**Your instructions:**
Everything in the records must be reproduced exactly, except for the pictures.
Stored data below:
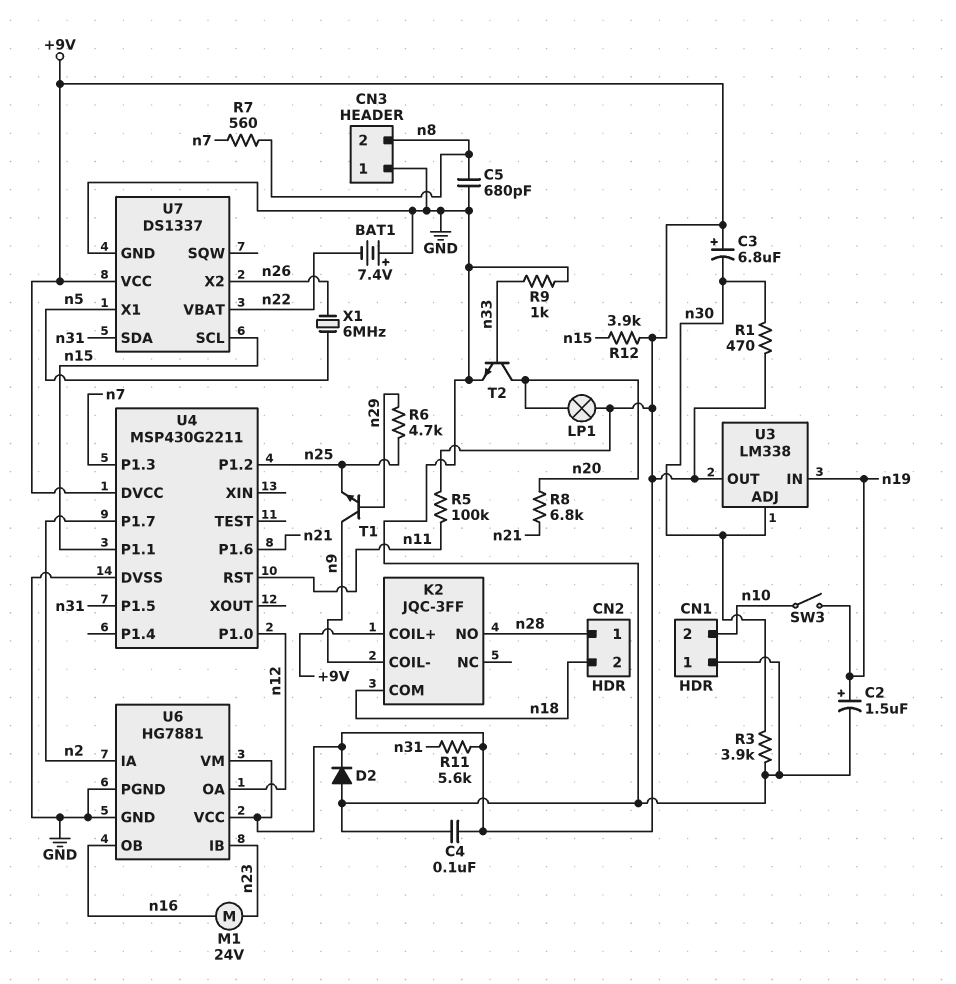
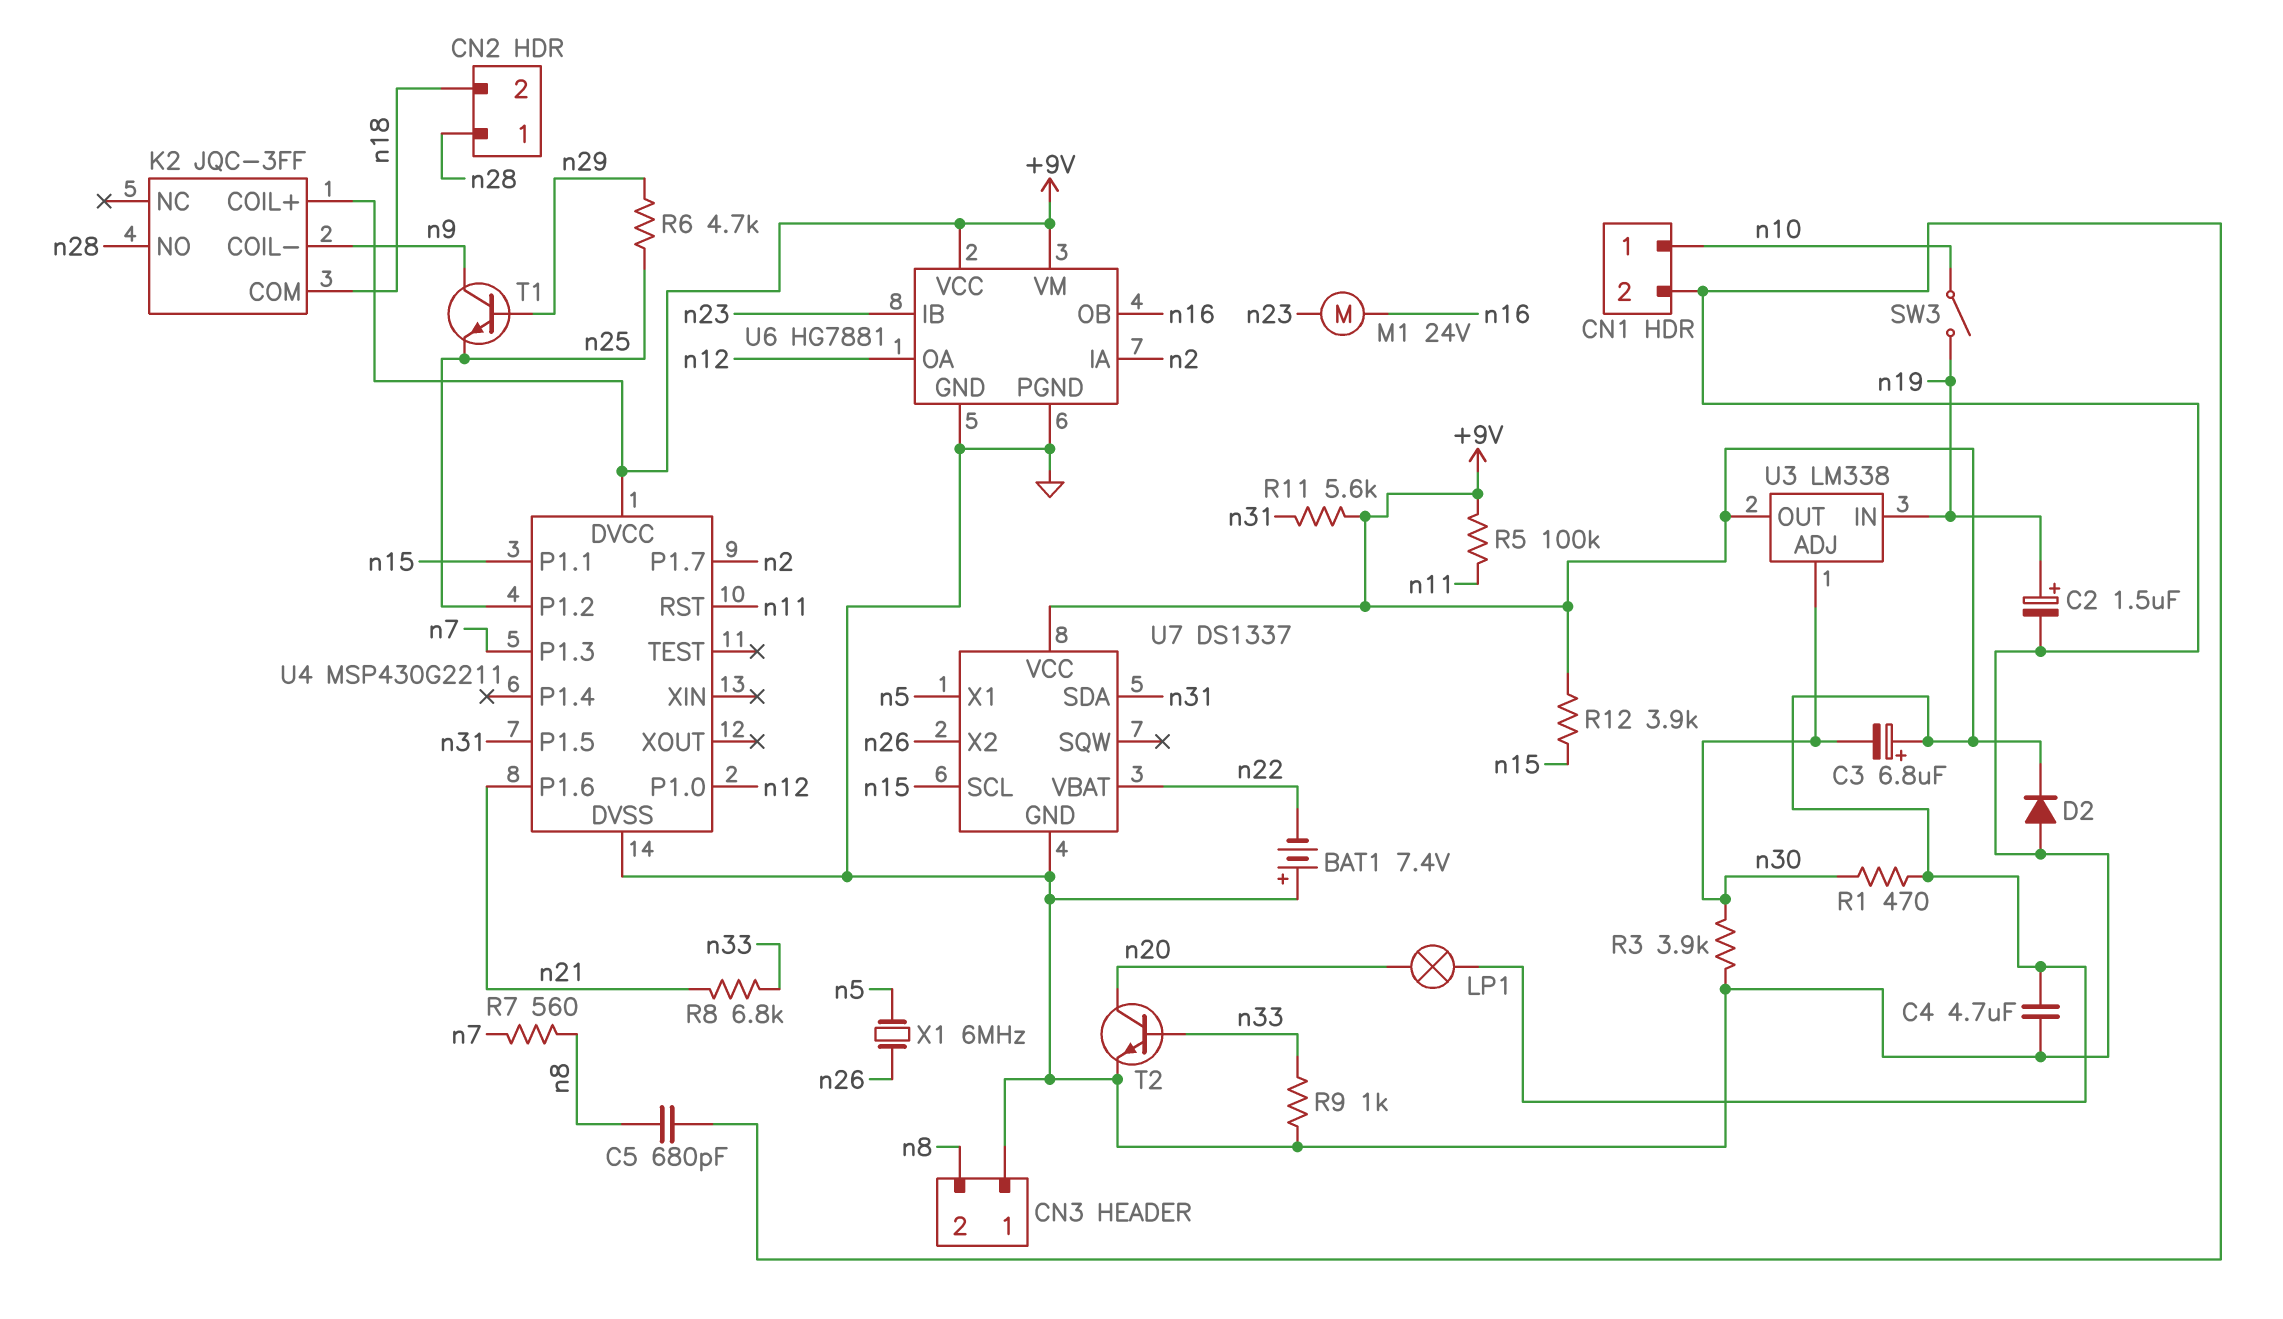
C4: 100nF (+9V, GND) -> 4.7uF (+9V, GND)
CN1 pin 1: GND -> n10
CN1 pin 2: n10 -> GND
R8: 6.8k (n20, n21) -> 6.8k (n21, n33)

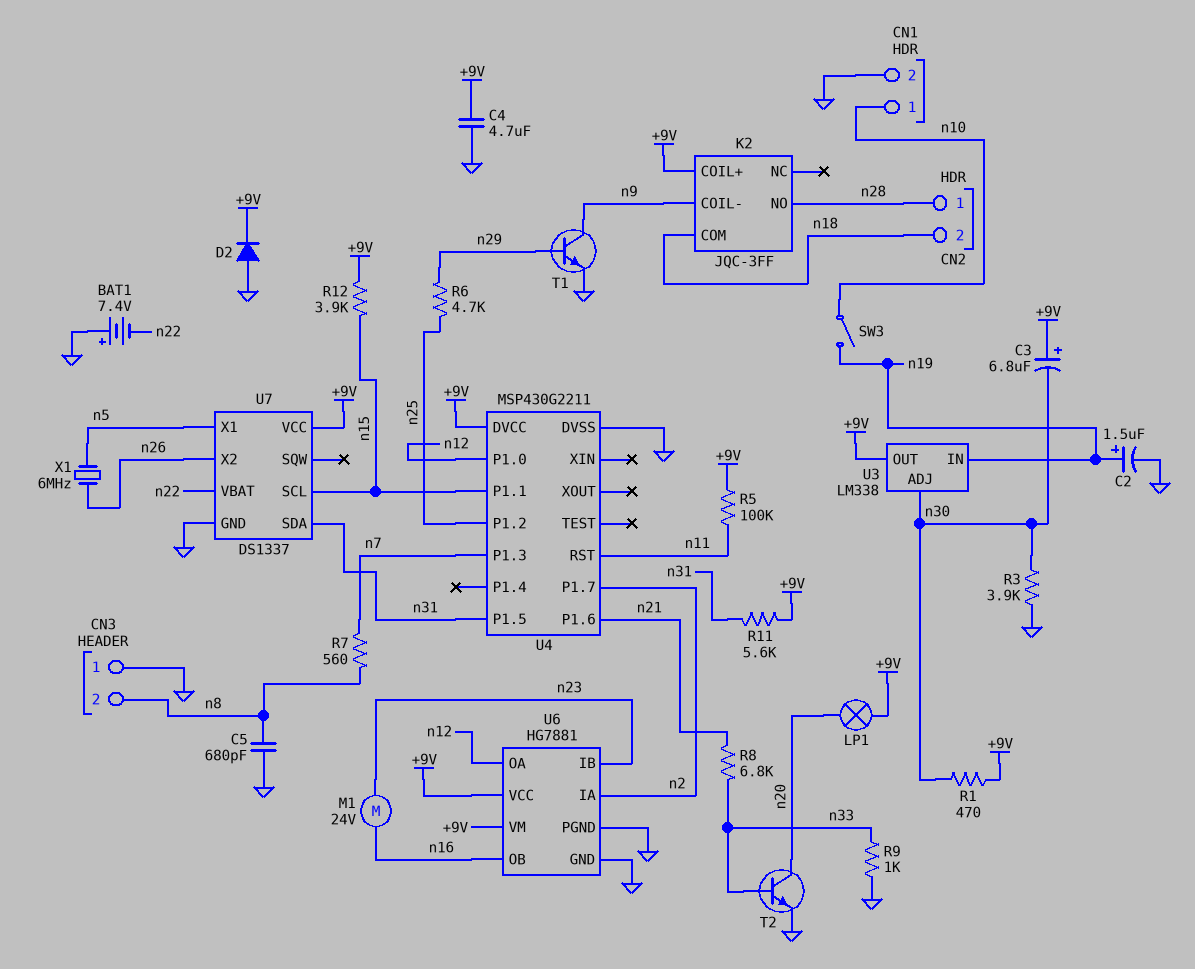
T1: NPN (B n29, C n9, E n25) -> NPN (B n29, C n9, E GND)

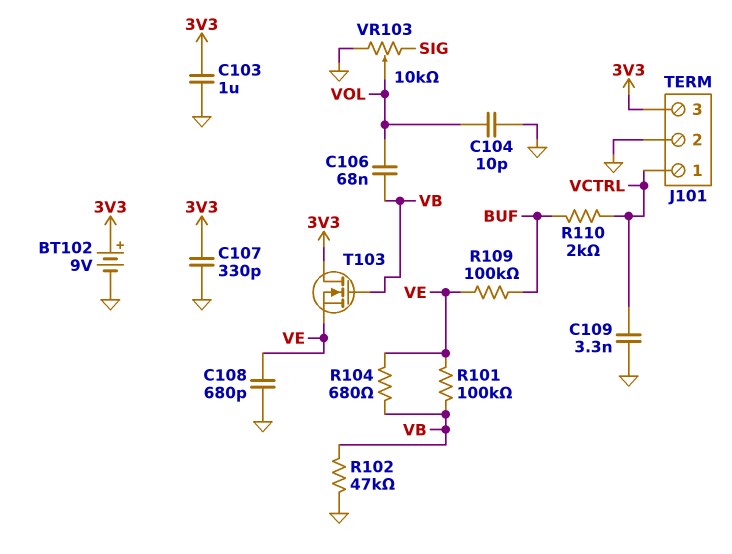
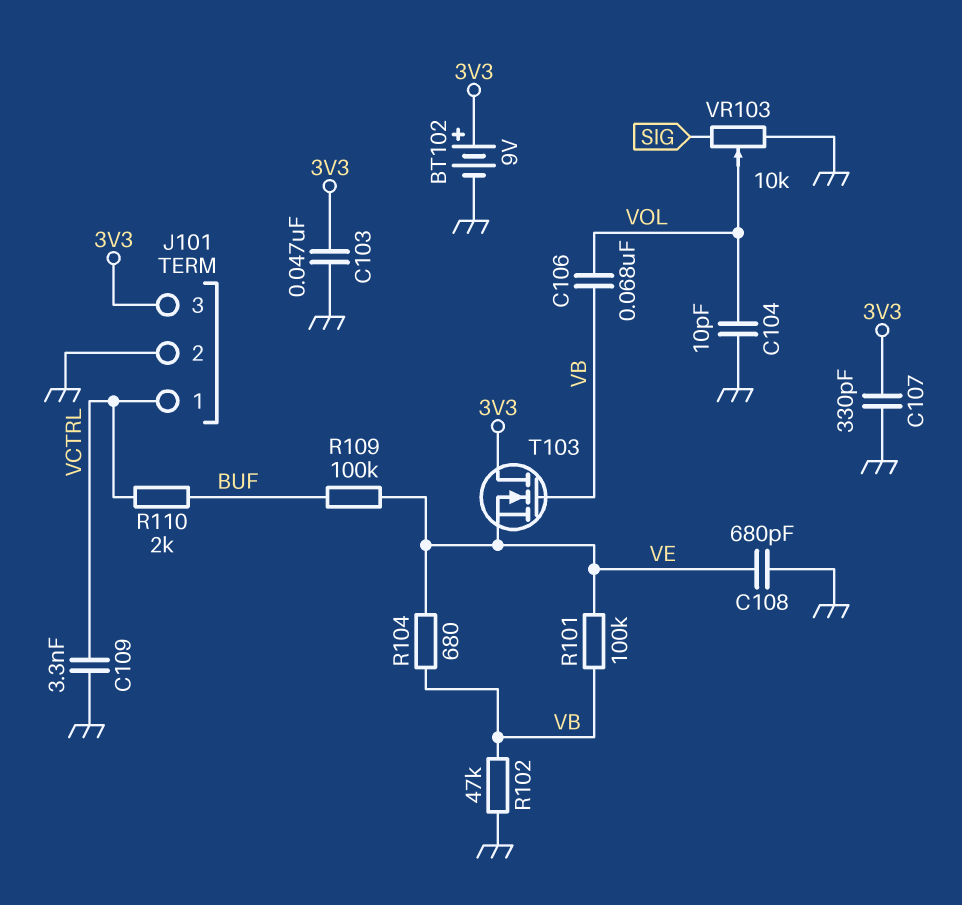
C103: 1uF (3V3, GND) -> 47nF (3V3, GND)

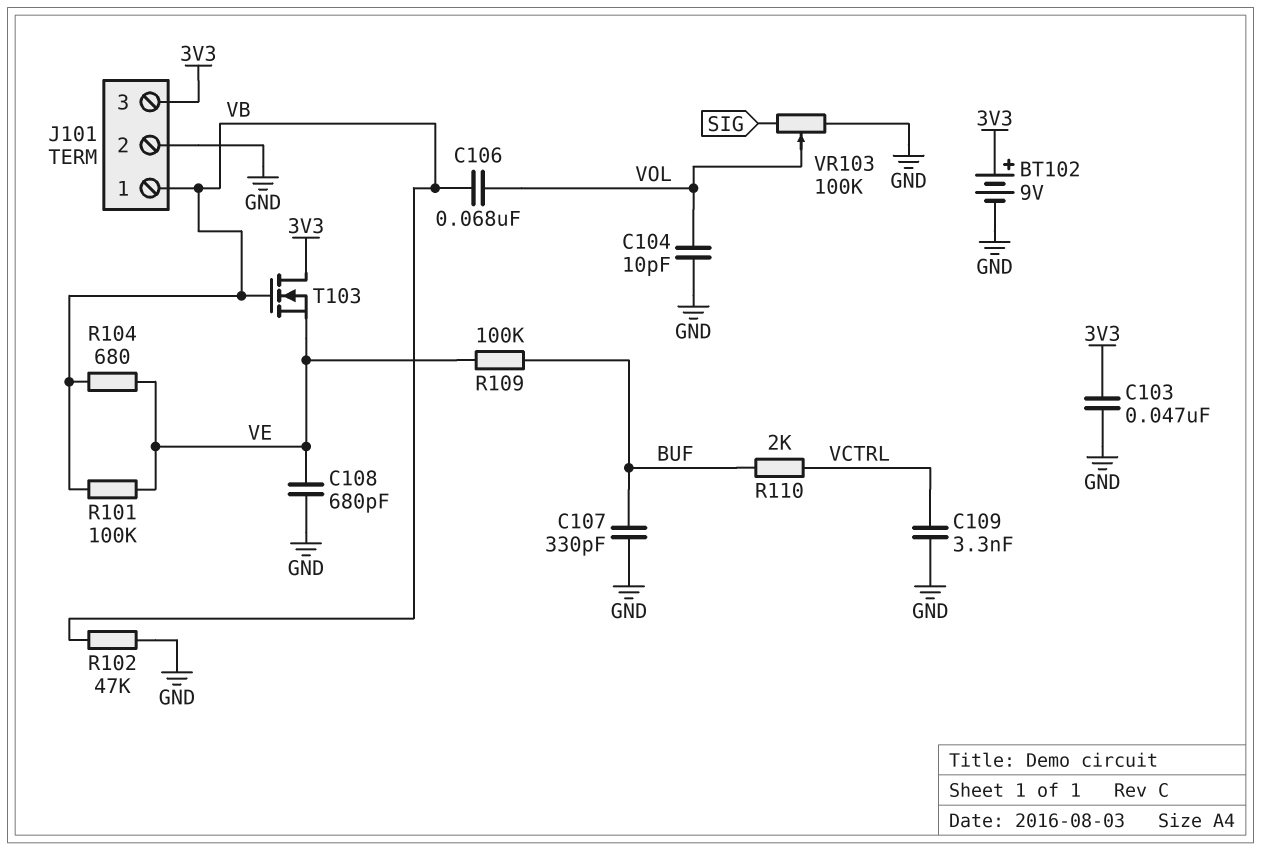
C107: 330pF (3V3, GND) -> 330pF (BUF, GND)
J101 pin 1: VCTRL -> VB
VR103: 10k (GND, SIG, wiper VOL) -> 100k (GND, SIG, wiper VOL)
End of Stored data.
**Final answer:**
C4: 100nF (+9V, GND) -> 4.7uF (+9V, GND)
CN1 pin 1: GND -> n10
CN1 pin 2: n10 -> GND
R8: 6.8k (n20, n21) -> 6.8k (n21, n33)

T1: NPN (B n29, C n9, E n25) -> NPN (B n29, C n9, E GND)

C103: 1uF (3V3, GND) -> 47nF (3V3, GND)

C107: 330pF (3V3, GND) -> 330pF (BUF, GND)
J101 pin 1: VCTRL -> VB
VR103: 10k (GND, SIG, wiper VOL) -> 100k (GND, SIG, wiper VOL)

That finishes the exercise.